WORK TASK: Lines with the word "yellow" are the answer; copy each of them from the data below.

SUPPLIED ENTRIES:

+ + + + + + +

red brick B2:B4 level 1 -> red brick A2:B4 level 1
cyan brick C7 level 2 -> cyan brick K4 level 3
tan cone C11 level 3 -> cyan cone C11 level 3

+ + + + + + +

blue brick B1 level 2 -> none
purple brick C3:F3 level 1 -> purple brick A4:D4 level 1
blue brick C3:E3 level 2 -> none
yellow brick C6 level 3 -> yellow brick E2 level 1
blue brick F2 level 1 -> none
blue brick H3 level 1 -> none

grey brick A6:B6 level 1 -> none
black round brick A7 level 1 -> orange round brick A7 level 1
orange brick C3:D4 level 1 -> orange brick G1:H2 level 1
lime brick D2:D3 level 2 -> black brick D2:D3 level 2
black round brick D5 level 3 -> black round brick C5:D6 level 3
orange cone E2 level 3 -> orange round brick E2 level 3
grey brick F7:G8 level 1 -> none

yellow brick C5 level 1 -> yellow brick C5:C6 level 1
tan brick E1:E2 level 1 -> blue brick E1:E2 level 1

+ + + + + + +

OUTPUT OF THE EXERCISE:
yellow brick C6 level 3 -> yellow brick E2 level 1
yellow brick C5 level 1 -> yellow brick C5:C6 level 1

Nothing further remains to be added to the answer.